Supplied data:
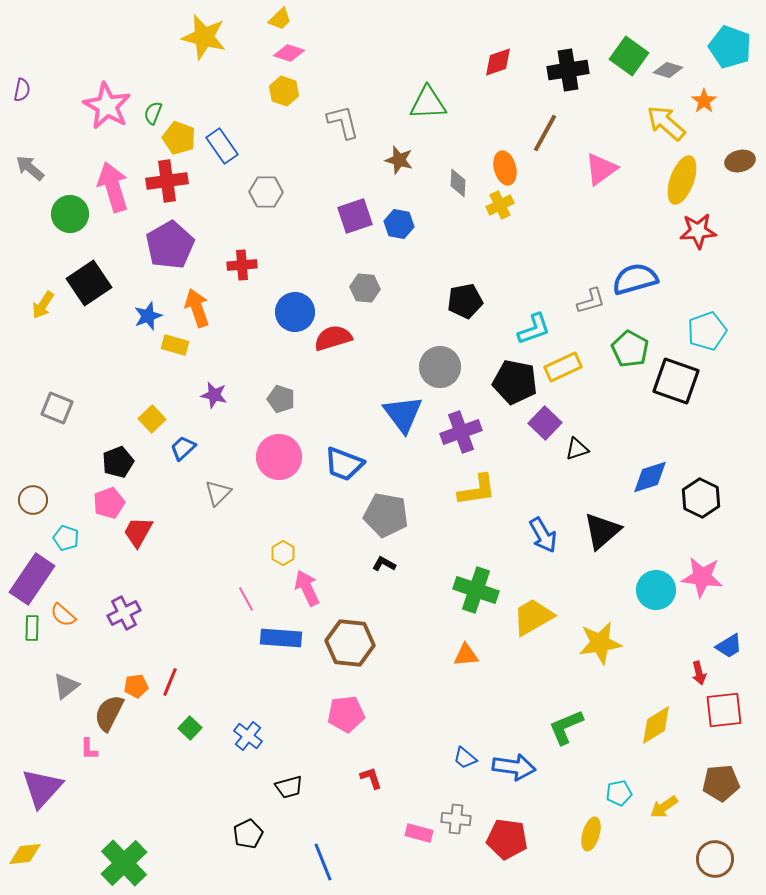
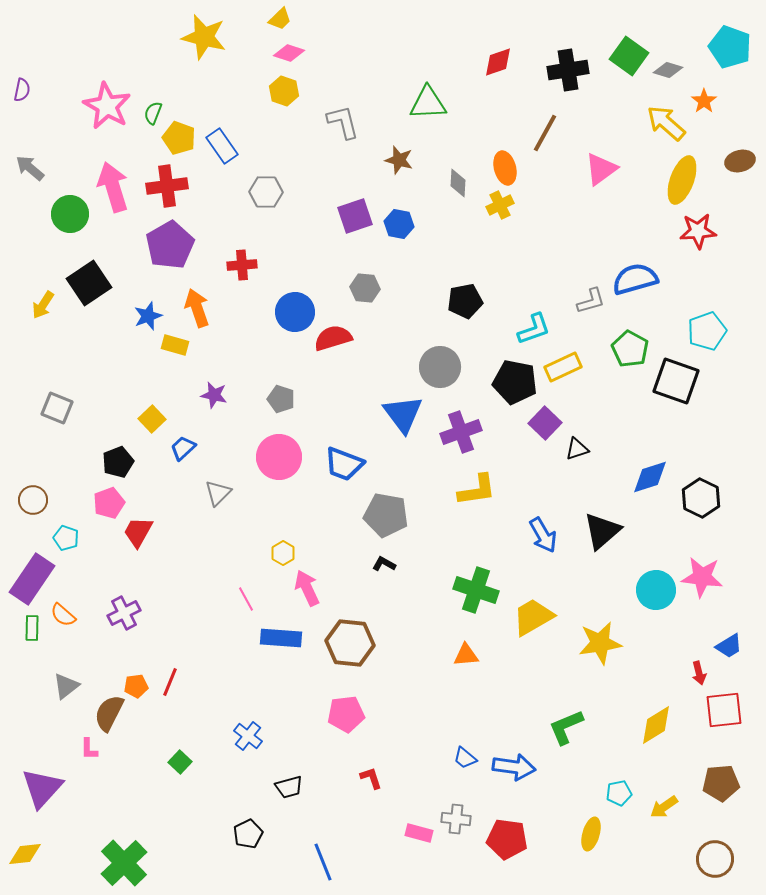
red cross at (167, 181): moved 5 px down
green square at (190, 728): moved 10 px left, 34 px down
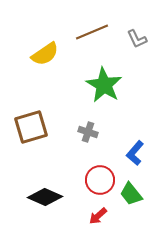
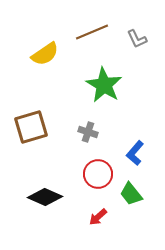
red circle: moved 2 px left, 6 px up
red arrow: moved 1 px down
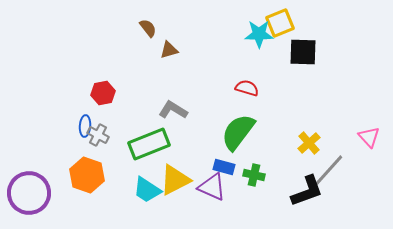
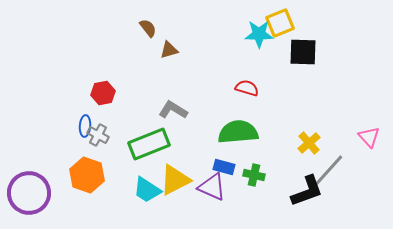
green semicircle: rotated 48 degrees clockwise
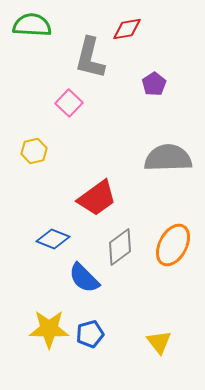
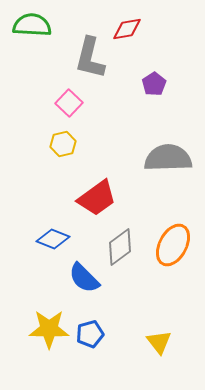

What is being asked: For each line above, output its wording exactly and leave out any picture.

Answer space:
red cross at (167, 181): moved 5 px down
green square at (190, 728): moved 10 px left, 34 px down
red circle: moved 2 px left, 6 px up
red arrow: moved 1 px down
green semicircle: rotated 48 degrees clockwise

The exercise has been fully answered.